(Voci di dati salvate)
▬▬▬▬▬▬

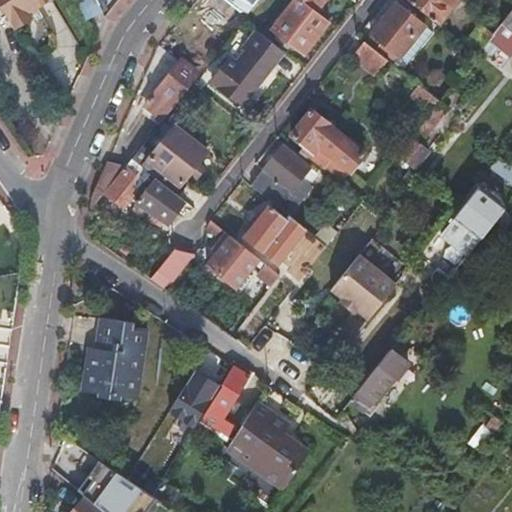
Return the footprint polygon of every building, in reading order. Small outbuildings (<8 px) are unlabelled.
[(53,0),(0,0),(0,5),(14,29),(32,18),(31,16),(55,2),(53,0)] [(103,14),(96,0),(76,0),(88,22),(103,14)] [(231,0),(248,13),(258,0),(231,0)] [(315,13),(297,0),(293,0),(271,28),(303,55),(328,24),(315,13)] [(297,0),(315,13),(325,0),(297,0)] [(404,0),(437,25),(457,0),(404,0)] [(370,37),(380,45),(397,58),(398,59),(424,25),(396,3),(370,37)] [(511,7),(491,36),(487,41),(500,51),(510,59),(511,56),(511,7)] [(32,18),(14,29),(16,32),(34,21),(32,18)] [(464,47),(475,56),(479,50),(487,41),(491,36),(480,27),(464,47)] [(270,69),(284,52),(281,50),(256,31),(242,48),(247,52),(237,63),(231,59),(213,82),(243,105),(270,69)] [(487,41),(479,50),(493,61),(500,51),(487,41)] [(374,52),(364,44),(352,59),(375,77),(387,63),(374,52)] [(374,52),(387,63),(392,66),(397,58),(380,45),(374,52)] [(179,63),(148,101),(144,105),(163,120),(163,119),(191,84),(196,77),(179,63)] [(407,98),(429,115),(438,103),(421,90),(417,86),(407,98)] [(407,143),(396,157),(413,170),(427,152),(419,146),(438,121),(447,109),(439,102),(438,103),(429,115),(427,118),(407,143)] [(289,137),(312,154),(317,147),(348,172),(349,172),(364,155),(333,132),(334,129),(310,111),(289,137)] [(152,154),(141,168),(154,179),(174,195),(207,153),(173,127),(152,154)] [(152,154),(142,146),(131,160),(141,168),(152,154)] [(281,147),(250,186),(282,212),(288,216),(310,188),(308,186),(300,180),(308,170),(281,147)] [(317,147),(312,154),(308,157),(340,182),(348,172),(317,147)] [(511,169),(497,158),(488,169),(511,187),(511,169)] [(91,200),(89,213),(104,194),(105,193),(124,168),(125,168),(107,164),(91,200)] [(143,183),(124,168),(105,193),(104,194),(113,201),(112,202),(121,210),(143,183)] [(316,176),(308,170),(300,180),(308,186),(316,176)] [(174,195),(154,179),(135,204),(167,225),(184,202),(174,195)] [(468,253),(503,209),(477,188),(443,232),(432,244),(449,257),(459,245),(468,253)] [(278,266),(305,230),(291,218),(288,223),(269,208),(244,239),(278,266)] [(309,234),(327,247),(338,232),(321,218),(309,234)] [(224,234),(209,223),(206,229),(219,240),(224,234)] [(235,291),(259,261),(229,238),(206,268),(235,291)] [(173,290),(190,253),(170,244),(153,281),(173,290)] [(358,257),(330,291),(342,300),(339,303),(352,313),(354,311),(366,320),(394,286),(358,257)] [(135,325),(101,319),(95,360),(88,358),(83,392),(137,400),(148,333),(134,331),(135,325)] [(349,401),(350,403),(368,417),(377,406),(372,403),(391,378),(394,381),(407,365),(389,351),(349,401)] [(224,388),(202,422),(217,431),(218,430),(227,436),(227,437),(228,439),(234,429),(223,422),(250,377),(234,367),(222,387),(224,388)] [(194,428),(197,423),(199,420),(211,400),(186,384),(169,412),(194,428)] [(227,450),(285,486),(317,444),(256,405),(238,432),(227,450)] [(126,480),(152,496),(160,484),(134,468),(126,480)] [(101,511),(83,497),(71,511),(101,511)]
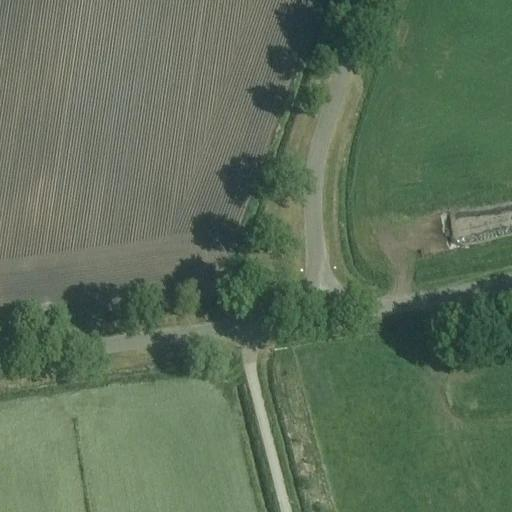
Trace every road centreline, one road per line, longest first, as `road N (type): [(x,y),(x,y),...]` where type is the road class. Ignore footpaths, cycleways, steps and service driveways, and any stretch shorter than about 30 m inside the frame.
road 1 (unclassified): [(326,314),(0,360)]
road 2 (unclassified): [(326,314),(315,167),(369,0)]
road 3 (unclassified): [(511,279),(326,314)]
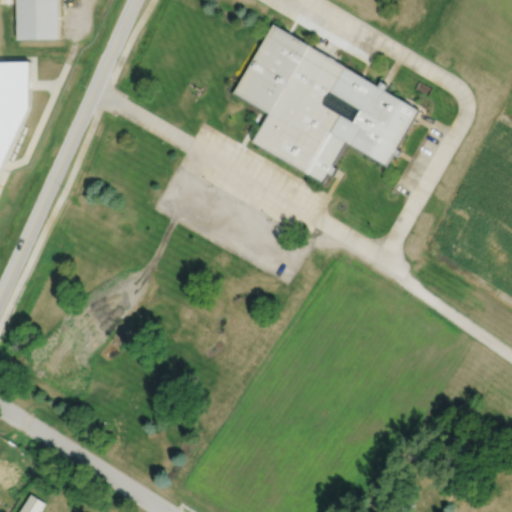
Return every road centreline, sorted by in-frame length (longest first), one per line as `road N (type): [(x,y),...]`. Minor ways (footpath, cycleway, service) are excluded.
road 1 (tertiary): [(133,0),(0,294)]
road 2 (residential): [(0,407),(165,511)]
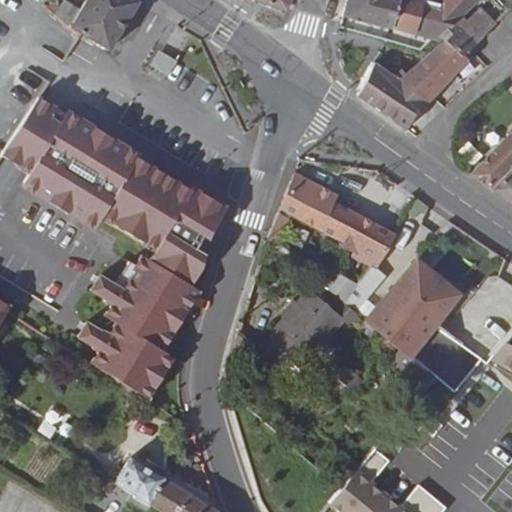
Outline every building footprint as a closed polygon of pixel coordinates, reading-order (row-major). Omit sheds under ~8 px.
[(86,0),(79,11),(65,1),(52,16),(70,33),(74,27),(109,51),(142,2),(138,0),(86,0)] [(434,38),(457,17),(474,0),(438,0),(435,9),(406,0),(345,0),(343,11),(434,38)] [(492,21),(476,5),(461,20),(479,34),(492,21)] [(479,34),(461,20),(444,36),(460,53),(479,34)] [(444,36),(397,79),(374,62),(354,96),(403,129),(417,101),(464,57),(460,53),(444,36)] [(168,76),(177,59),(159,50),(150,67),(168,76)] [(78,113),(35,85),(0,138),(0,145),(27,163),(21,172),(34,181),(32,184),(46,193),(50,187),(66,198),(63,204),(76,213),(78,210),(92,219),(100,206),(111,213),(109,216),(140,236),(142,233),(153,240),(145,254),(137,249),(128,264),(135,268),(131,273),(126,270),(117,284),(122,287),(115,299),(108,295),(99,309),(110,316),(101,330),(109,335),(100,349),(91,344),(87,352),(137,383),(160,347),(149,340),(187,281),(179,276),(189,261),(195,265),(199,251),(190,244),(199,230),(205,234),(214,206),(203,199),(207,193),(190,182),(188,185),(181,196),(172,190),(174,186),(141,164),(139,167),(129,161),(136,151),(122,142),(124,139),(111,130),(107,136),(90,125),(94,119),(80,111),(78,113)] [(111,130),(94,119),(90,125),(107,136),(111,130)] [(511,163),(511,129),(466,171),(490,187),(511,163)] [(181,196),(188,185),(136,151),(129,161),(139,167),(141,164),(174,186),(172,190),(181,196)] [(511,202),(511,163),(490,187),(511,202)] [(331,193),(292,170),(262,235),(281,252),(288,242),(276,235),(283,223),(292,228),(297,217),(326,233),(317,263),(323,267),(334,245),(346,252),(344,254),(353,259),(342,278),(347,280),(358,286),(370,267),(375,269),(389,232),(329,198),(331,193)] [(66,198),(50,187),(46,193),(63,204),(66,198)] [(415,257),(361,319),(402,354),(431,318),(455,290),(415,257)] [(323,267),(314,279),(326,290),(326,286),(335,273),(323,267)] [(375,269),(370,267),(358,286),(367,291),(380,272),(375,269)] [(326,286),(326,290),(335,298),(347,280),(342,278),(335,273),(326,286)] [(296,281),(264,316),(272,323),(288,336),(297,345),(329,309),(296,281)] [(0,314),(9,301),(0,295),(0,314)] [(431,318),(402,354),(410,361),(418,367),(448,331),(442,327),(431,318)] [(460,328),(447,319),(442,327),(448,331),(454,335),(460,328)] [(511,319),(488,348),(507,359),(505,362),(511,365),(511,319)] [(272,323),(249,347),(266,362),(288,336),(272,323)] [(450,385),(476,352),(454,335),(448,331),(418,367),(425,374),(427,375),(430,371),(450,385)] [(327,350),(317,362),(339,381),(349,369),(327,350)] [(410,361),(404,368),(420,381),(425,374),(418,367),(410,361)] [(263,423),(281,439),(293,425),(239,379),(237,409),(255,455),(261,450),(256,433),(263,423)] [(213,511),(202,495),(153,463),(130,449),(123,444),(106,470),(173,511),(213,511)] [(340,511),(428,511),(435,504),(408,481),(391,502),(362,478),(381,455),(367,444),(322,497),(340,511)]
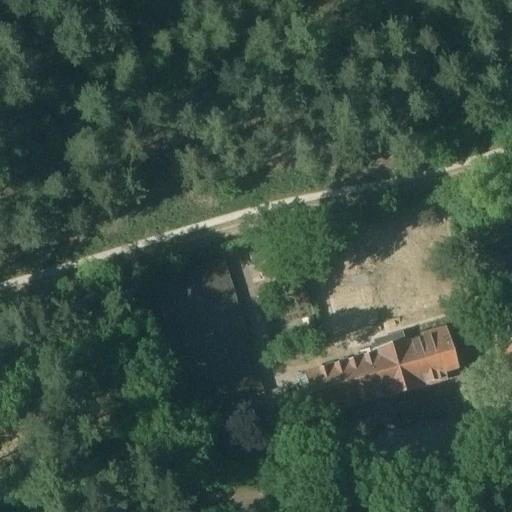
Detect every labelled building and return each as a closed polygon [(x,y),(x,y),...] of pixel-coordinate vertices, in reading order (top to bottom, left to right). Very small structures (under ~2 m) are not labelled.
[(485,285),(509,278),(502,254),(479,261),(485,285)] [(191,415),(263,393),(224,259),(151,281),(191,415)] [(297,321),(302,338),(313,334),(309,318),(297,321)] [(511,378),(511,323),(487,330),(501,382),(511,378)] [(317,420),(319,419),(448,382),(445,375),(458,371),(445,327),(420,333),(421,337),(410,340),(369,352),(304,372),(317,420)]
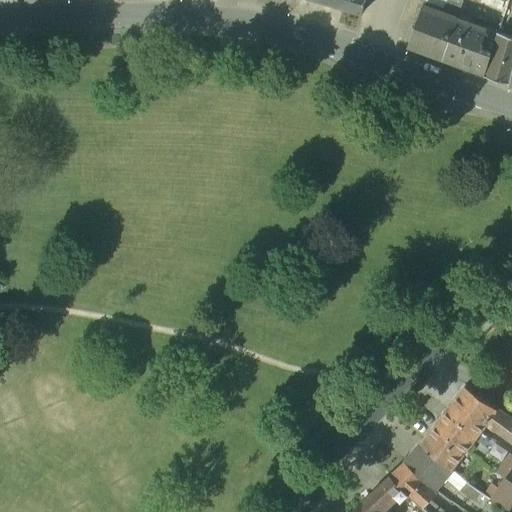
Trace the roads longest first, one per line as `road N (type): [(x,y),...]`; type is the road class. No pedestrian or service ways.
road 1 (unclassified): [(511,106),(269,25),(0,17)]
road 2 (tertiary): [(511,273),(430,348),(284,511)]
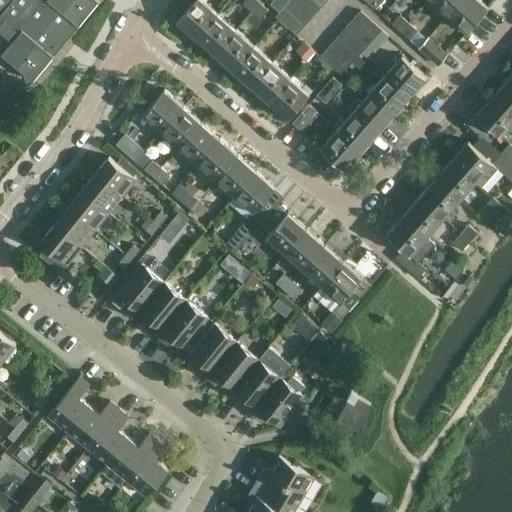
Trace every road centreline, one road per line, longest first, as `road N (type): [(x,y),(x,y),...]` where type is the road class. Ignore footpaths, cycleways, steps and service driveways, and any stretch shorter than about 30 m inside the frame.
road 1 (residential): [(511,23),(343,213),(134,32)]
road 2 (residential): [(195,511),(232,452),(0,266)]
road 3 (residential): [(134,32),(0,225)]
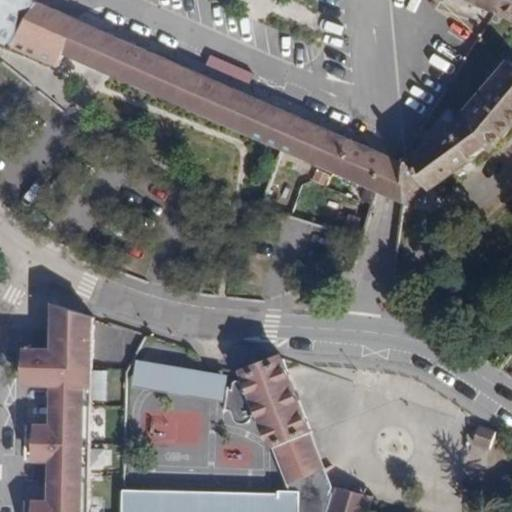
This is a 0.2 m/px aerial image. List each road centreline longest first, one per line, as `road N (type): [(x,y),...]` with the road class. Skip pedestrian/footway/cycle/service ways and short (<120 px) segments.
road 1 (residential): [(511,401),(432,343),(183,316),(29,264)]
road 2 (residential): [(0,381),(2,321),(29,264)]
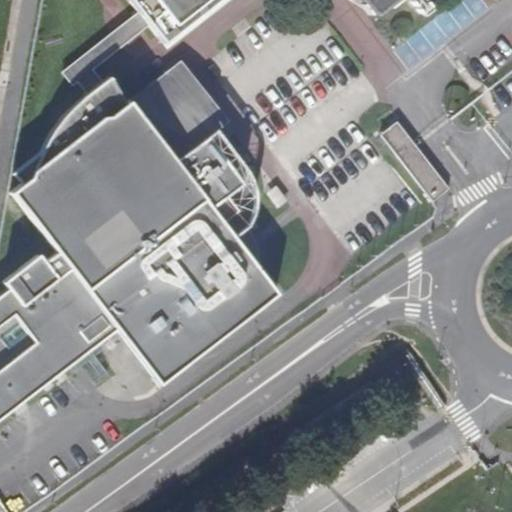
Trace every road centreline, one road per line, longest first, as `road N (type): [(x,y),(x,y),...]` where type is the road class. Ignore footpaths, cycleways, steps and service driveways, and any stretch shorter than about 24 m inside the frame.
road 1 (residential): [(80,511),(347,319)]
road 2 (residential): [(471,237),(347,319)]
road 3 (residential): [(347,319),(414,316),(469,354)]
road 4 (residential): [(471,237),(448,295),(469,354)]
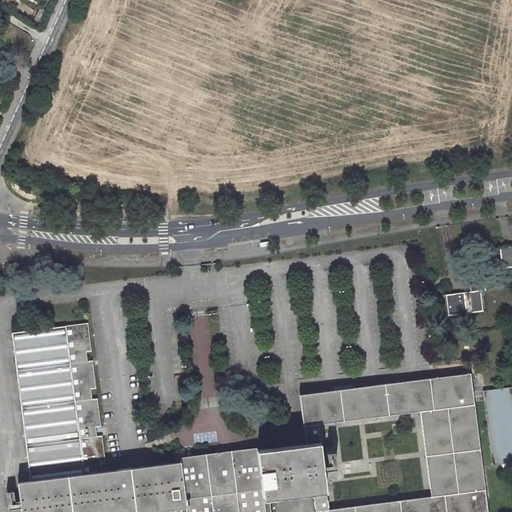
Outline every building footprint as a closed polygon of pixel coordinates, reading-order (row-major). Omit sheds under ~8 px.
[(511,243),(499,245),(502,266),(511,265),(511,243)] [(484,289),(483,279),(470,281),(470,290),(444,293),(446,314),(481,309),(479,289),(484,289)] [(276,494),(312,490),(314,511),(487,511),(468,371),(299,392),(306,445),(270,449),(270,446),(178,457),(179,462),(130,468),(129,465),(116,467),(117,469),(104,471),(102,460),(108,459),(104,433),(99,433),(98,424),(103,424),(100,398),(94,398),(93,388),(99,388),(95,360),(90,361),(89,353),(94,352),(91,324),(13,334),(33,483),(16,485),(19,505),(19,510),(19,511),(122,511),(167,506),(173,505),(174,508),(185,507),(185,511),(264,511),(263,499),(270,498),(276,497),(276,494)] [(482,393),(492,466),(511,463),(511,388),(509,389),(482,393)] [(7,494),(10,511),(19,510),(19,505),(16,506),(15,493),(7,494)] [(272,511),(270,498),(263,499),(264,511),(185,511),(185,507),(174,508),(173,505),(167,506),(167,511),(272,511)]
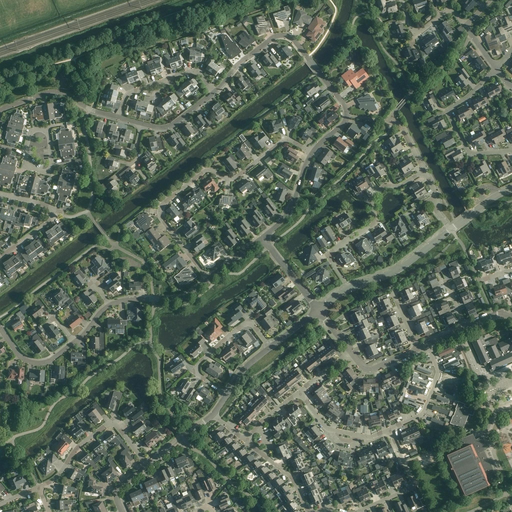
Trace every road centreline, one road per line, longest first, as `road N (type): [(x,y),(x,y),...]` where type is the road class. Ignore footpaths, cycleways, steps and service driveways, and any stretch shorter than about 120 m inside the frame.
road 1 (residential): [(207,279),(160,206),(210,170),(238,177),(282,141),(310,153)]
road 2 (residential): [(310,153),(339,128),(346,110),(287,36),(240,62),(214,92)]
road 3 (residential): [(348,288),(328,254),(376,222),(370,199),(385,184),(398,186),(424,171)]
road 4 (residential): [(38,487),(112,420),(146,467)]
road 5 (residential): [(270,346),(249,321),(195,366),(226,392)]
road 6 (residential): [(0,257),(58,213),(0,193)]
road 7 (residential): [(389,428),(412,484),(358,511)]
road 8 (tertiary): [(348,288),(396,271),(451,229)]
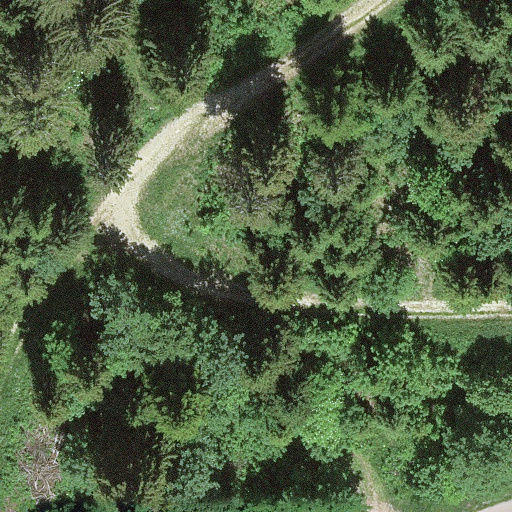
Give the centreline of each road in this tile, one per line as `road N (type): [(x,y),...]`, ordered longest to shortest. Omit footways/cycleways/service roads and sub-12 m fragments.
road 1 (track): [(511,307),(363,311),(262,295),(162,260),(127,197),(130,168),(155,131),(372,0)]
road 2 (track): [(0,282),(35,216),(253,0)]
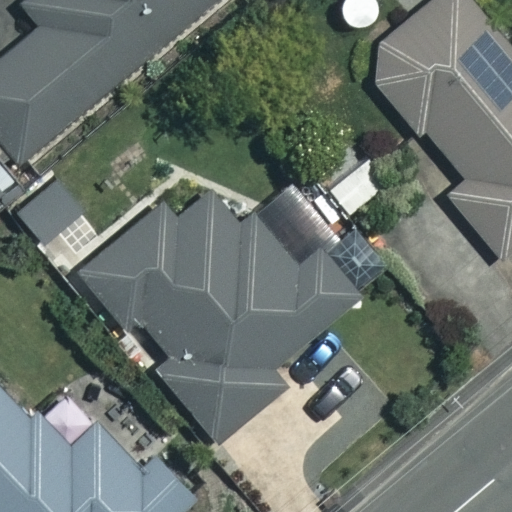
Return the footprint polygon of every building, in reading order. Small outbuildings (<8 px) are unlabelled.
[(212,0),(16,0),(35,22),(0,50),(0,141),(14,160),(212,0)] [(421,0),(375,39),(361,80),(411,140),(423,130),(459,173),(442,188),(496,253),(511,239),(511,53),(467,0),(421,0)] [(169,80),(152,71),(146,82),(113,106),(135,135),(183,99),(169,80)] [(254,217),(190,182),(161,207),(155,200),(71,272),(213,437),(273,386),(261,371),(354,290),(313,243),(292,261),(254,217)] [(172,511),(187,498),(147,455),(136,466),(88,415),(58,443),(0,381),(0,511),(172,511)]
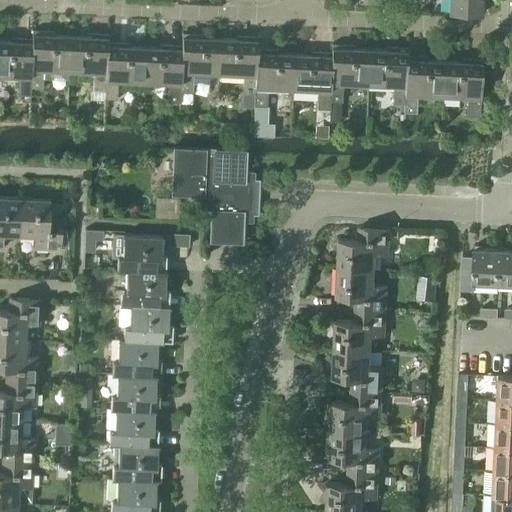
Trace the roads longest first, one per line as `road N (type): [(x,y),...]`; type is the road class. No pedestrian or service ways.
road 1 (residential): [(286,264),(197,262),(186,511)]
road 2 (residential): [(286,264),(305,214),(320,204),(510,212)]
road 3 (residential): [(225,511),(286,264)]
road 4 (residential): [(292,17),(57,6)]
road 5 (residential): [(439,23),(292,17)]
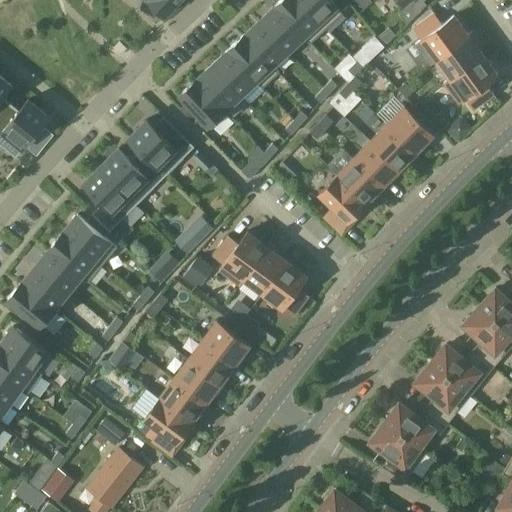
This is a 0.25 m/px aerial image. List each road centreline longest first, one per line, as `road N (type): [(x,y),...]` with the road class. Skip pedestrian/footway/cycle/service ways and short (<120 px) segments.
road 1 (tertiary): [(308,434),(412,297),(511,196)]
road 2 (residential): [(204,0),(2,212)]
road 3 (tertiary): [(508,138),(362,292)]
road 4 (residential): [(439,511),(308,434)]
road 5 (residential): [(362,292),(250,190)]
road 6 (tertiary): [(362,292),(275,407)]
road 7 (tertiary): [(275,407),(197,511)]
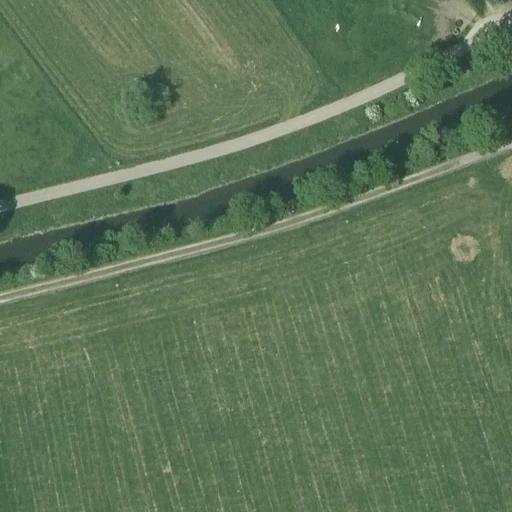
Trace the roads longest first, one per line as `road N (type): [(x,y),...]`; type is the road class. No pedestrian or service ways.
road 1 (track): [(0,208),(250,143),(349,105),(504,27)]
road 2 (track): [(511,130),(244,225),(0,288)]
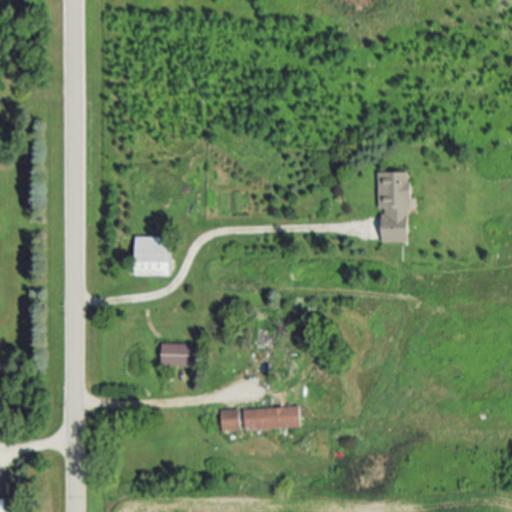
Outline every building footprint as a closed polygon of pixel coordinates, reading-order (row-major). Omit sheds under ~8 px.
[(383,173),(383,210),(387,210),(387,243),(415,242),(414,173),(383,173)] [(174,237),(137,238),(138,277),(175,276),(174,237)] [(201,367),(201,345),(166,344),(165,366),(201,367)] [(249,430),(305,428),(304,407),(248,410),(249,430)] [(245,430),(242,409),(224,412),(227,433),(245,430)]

▬▬▬▬▬▬

- [Consegna] Formatta come tabella Markdown, con le colonne "N." e "Testo", le righe che partono da quella contenente "This is a 0.2 m/px" e arrivano a quella contenente "road 2 (residential): [(0,381),(2,321),(29,264)]", entrambe incluse e senza le righe vuote.

- [Soluzione scritta]
| N. | Testo |
|---|---|
| 1 | This is a 0.2 m/px aerial image. List each road centreline longest first, one per line, as `road N (type): [(x,y),...]` with the road class. Skip pedestrian/footway/cycle/service ways and short (<120 px) segments. |
| 2 | road 1 (residential): [(511,401),(432,343),(183,316),(29,264)] |
| 3 | road 2 (residential): [(0,381),(2,321),(29,264)] |